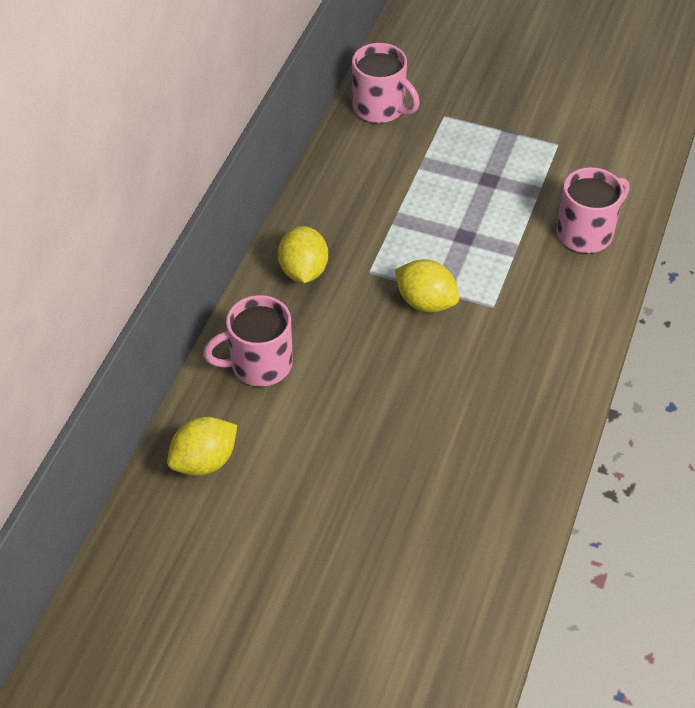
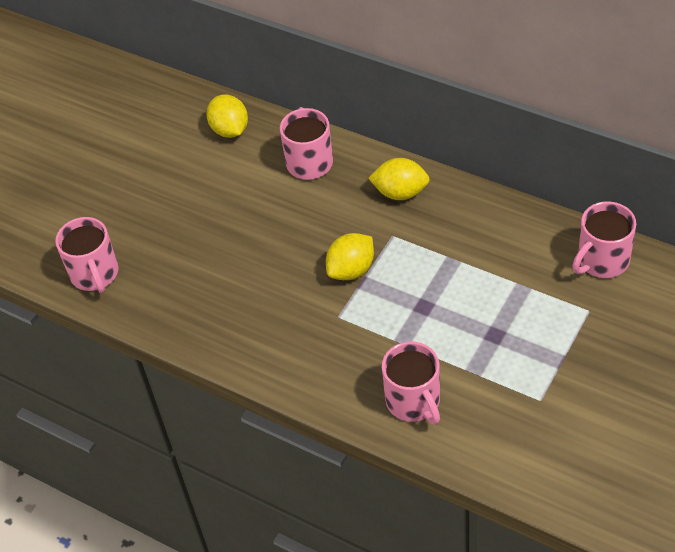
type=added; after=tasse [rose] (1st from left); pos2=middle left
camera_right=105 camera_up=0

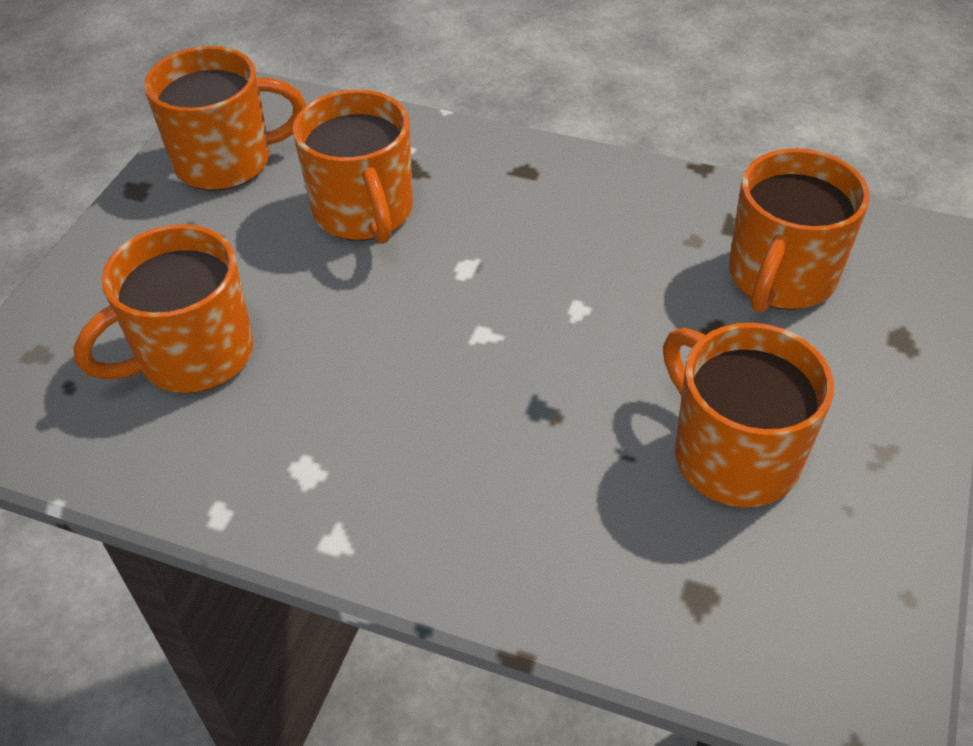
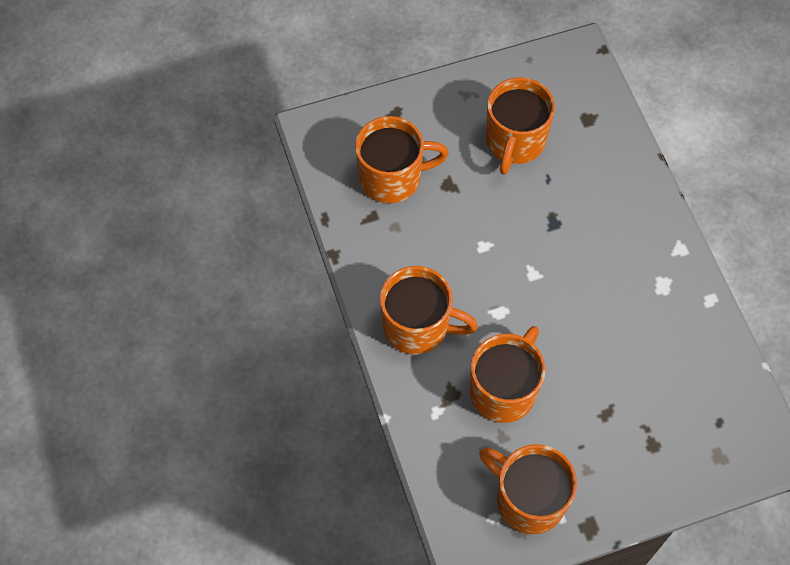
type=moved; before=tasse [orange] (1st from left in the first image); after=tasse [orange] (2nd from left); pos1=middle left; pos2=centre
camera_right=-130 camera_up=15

• EXERCISE AIM: Line by line, restate the data above exactly as it stands, minus the pictures.

• OUTPUT FOR THIS EXERCISE:
type=added; after=tasse [rose] (1st from left); pos2=middle left
camera_right=105 camera_up=0

type=moved; before=tasse [orange] (1st from left in the first image); after=tasse [orange] (2nd from left); pos1=middle left; pos2=centre
camera_right=-130 camera_up=15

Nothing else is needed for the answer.